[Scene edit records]
◇ ◇ ◇

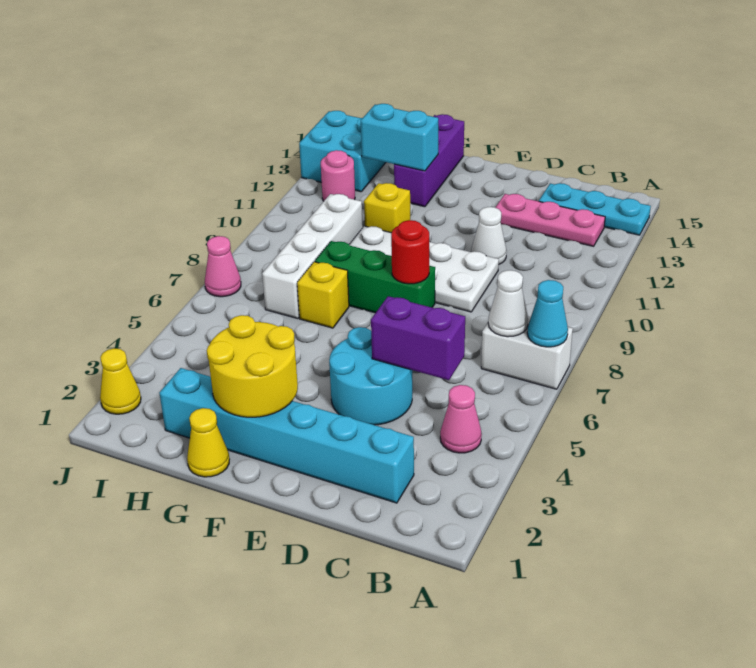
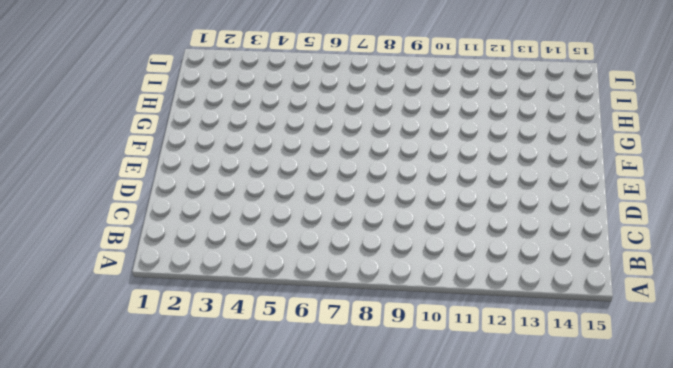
none -> white brick A7:B7 level 1
none -> cyan plate A14:C14 level 1
none -> pink cone B4 level 1

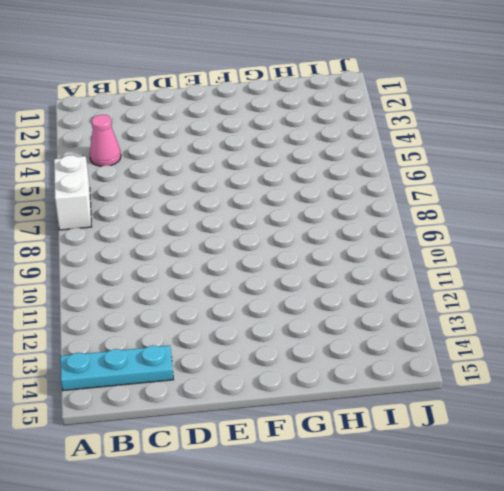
white brick A6:A7 level 1 -> white brick A7:B7 level 1
none -> pink plate B13:D13 level 1
none -> cyan brick C2:H2 level 1
none -> cyan round brick D4:E5 level 1

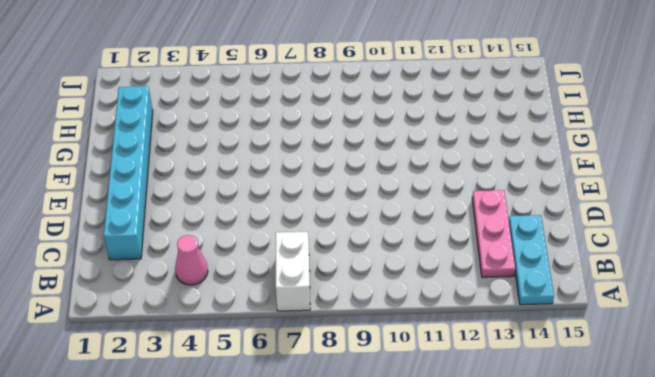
none -> cyan round brick D4:E5 level 1
none -> white plate D9:G10 level 1
none -> white cone D11 level 1

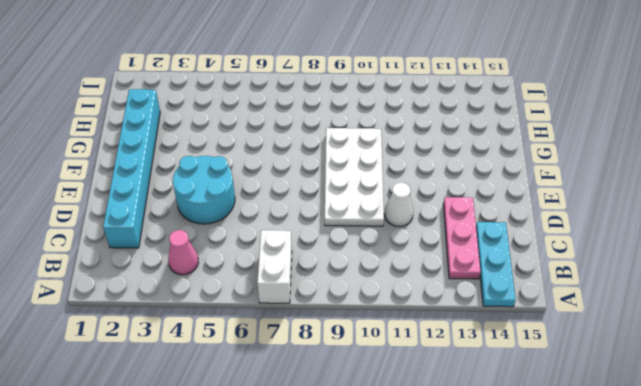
none -> green brick E8:G8 level 1
none -> yellow cone G1 level 1
none -> yellow brick G7 level 1

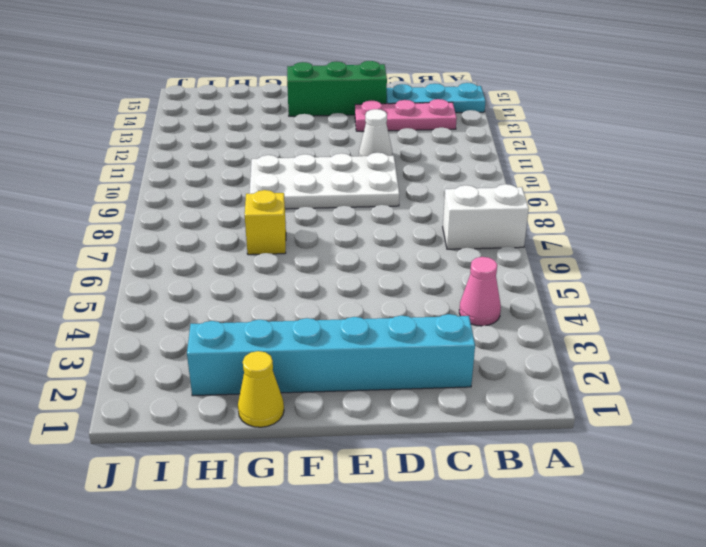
green brick D14:F14 level 1 -> green brick E8:G8 level 1
none -> cyan round brick D4:E5 level 1
none -> yellow brick G11 level 1
none -> purple brick G13:G15 level 1

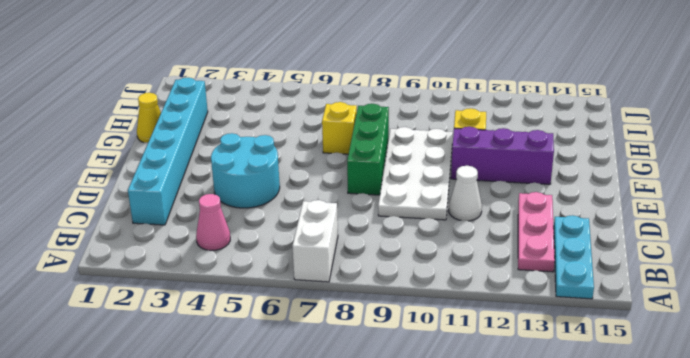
purple brick F11:F13 level 1 -> purple brick G13:G15 level 1
none -> white brick H7:H10 level 1
none -> pink round brick I12 level 1
none -> cyan brick I13:J14 level 1

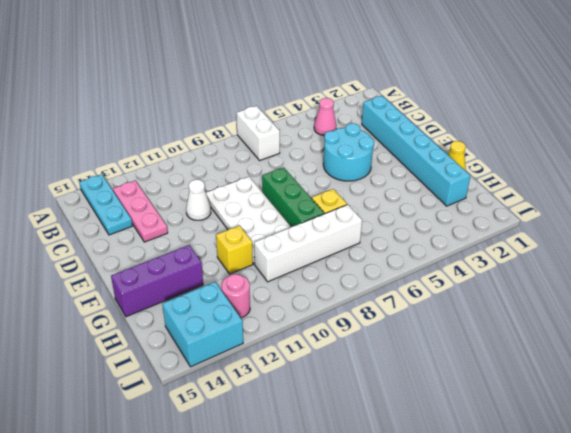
none -> yellow cone J2 level 1
none -> pink cone J7 level 1
none -> cyan cone A7 level 2

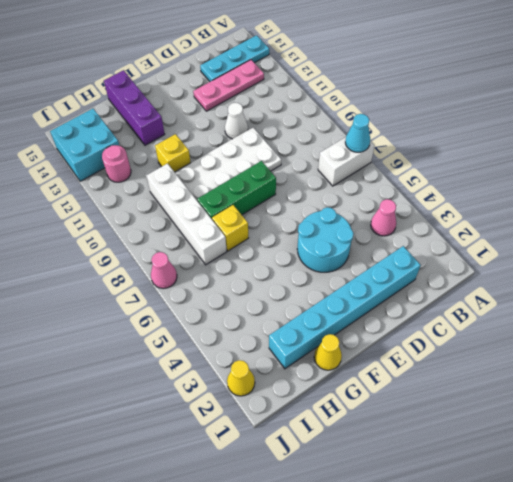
none -> white cone B7 level 2
none -> purple brick C5:D5 level 2
none -> red round brick E8 level 2

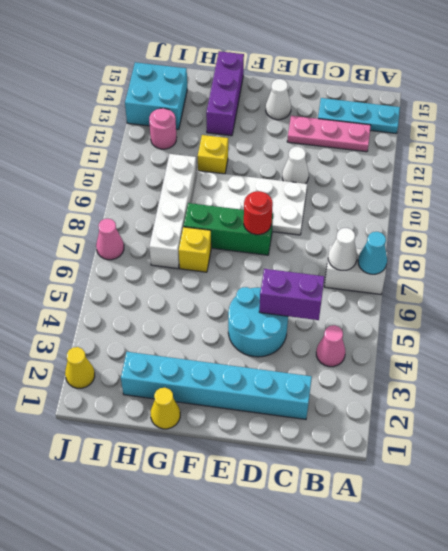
white cone E14 level 1 -> none
none -> yellow round brick F2:G3 level 2
none -> cyan brick G13:H13 level 2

◇ ◇ ◇

Your goal: Keep the pictures out of the copy and write out the data exactly as it stands.

The answer:
none -> white brick A7:B7 level 1
none -> cyan plate A14:C14 level 1
none -> pink cone B4 level 1

white brick A6:A7 level 1 -> white brick A7:B7 level 1
none -> pink plate B13:D13 level 1
none -> cyan brick C2:H2 level 1
none -> cyan round brick D4:E5 level 1

none -> cyan round brick D4:E5 level 1
none -> white plate D9:G10 level 1
none -> white cone D11 level 1

none -> green brick E8:G8 level 1
none -> yellow cone G1 level 1
none -> yellow brick G7 level 1

green brick D14:F14 level 1 -> green brick E8:G8 level 1
none -> cyan round brick D4:E5 level 1
none -> yellow brick G11 level 1
none -> purple brick G13:G15 level 1

purple brick F11:F13 level 1 -> purple brick G13:G15 level 1
none -> white brick H7:H10 level 1
none -> pink round brick I12 level 1
none -> cyan brick I13:J14 level 1

none -> yellow cone J2 level 1
none -> pink cone J7 level 1
none -> cyan cone A7 level 2

none -> white cone B7 level 2
none -> purple brick C5:D5 level 2
none -> red round brick E8 level 2

white cone E14 level 1 -> none
none -> yellow round brick F2:G3 level 2
none -> cyan brick G13:H13 level 2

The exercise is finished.